Requirement — The entries contain pictures, which should not appear in the copy; everything else must be reproduced exactly.

Input for this task —
****************************************
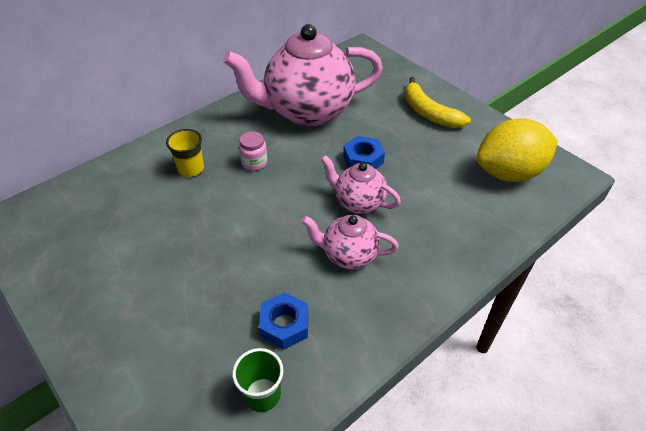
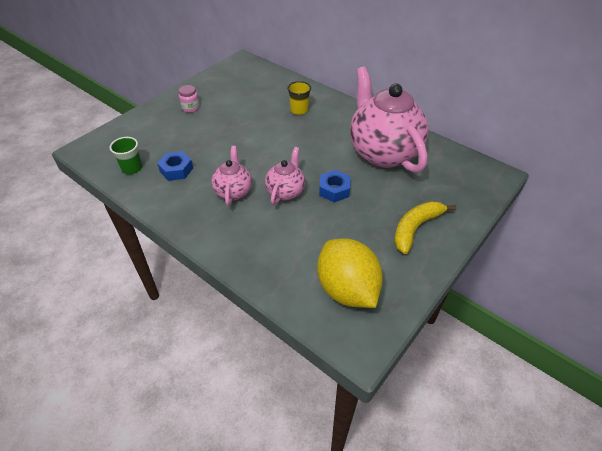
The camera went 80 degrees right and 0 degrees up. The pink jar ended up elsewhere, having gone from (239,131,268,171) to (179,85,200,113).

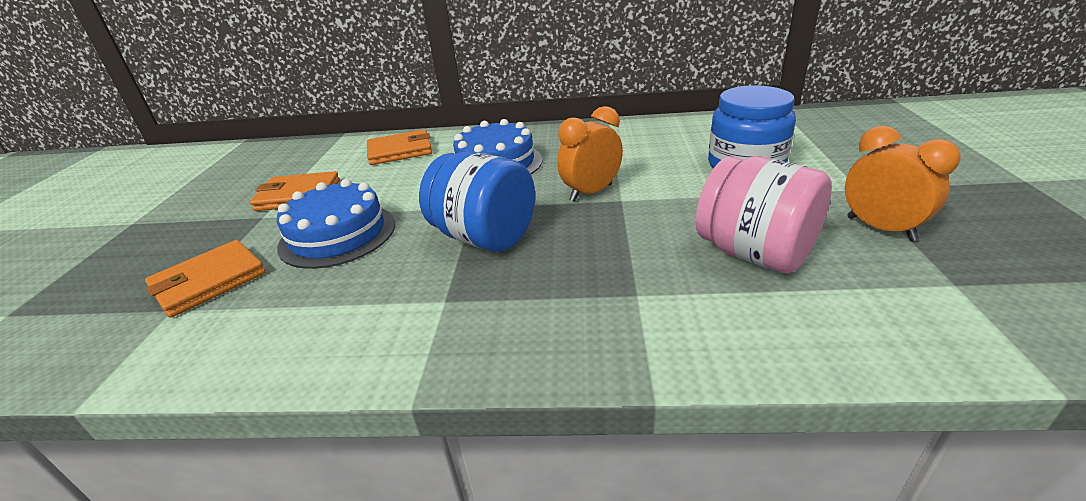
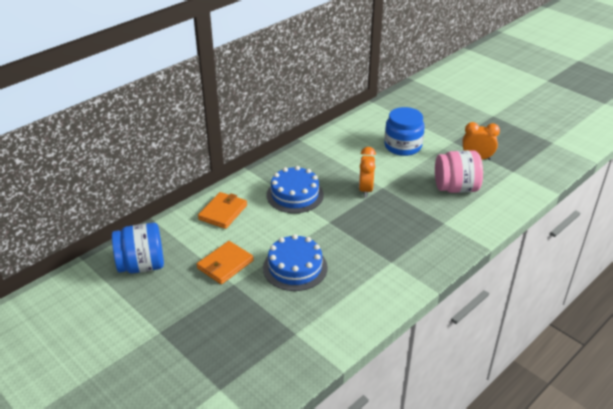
The camera went 50 degrees left and 5 degrees up. The blue jar ended up elsewhere, having gone from (419,151,535,252) to (112,223,164,273). The second view lost the orange wallet at (145,240,266,318).

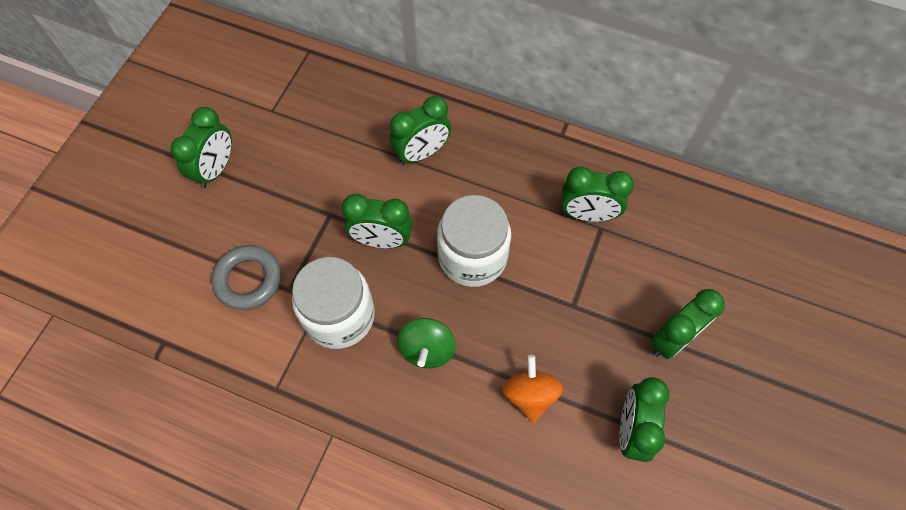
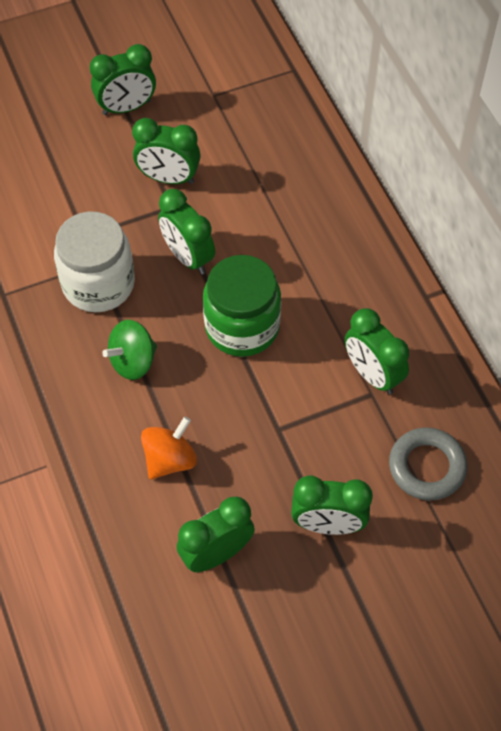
The camera went 45 degrees right and 5 degrees down. The green clock ended up elsewhere, having gone from (389,96,451,165) to (132,118,201,184). What was the white jar at (437,195,511,287) turned into the green jar at (203,255,281,357). The grey ring ended up elsewhere, having gone from (211,245,281,310) to (389,427,468,501).

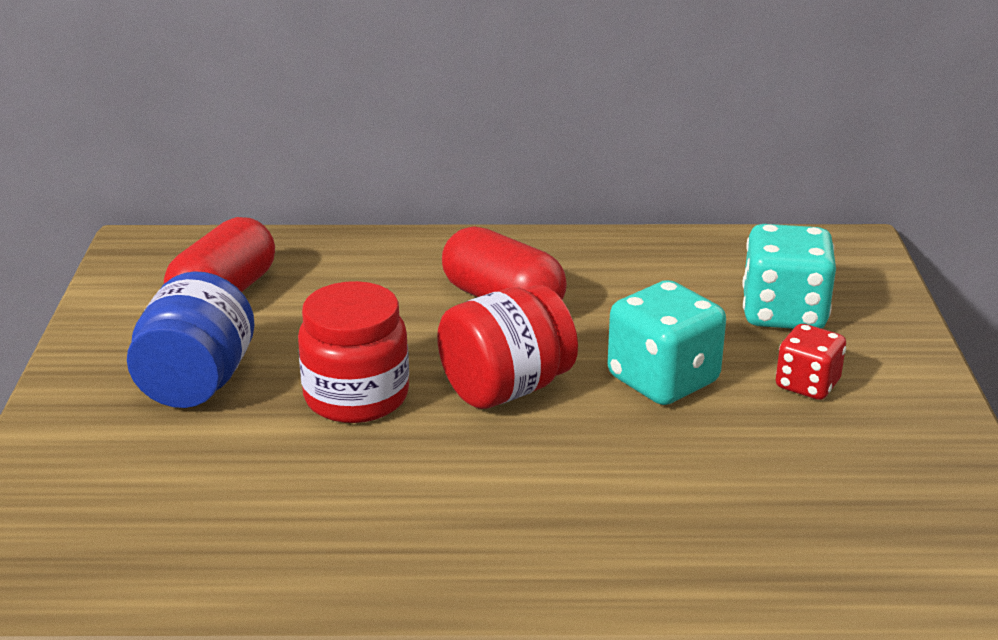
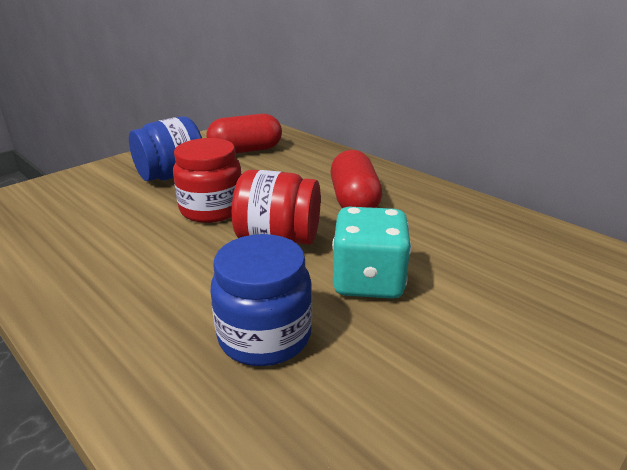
The camera went 45 degrees right and 0 degrees up. The second view lost the turquoise dice at (742,224,836,329). The second view lost the red dice at (776,324,846,400). The second view gained the blue jar at (211,234,312,366).

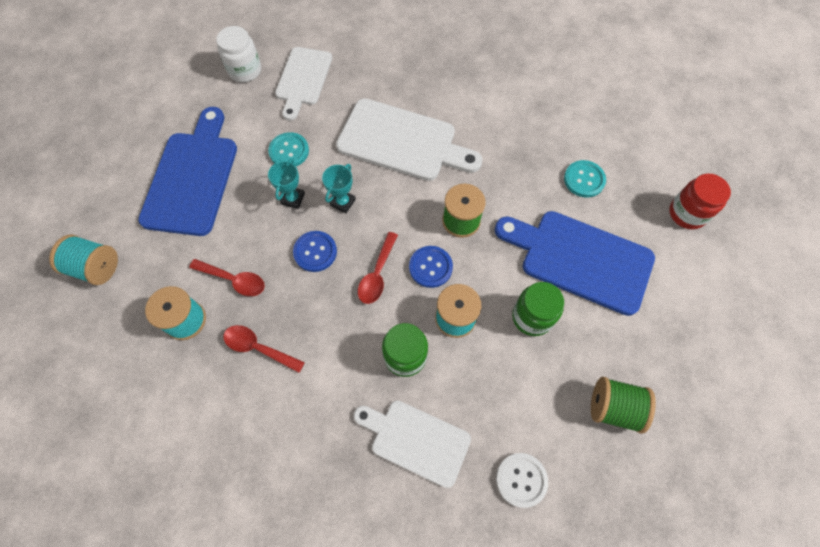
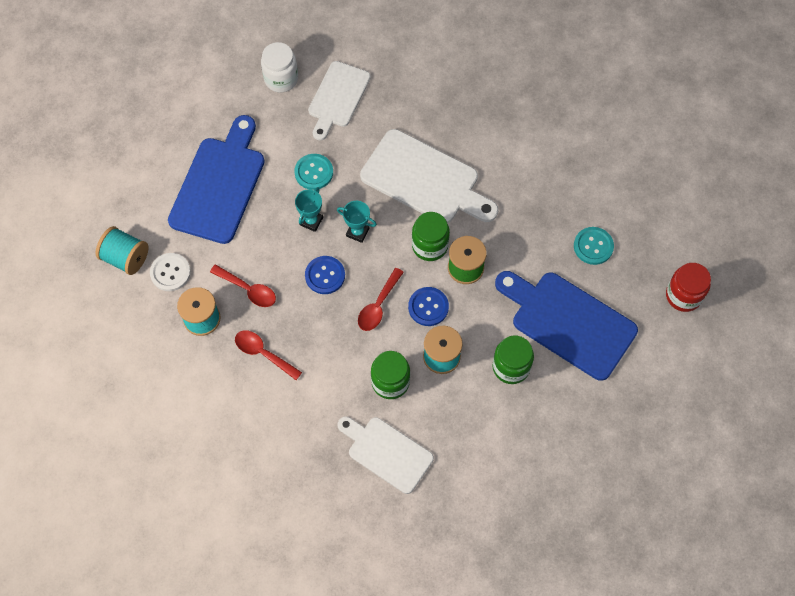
The camera went 10 degrees right and 0 degrees up. The turquoise trophy at (322,164,356,213) ended up facing another way, 75 degrees clockwise from before. The second view lost the green spool at (591,377,656,434). The white button ended up elsewhere, having gone from (496,453,548,508) to (150,253,191,291). The second view gained the green jar at (412,212,450,261).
****************************************
Result of this task —
The camera went 80 degrees right and 0 degrees up. The pink jar ended up elsewhere, having gone from (239,131,268,171) to (179,85,200,113).

The camera went 50 degrees left and 5 degrees up. The blue jar ended up elsewhere, having gone from (419,151,535,252) to (112,223,164,273). The second view lost the orange wallet at (145,240,266,318).

The camera went 45 degrees right and 5 degrees down. The green clock ended up elsewhere, having gone from (389,96,451,165) to (132,118,201,184). What was the white jar at (437,195,511,287) turned into the green jar at (203,255,281,357). The grey ring ended up elsewhere, having gone from (211,245,281,310) to (389,427,468,501).

The camera went 45 degrees right and 0 degrees up. The second view lost the turquoise dice at (742,224,836,329). The second view lost the red dice at (776,324,846,400). The second view gained the blue jar at (211,234,312,366).

The camera went 10 degrees right and 0 degrees up. The turquoise trophy at (322,164,356,213) ended up facing another way, 75 degrees clockwise from before. The second view lost the green spool at (591,377,656,434). The white button ended up elsewhere, having gone from (496,453,548,508) to (150,253,191,291). The second view gained the green jar at (412,212,450,261).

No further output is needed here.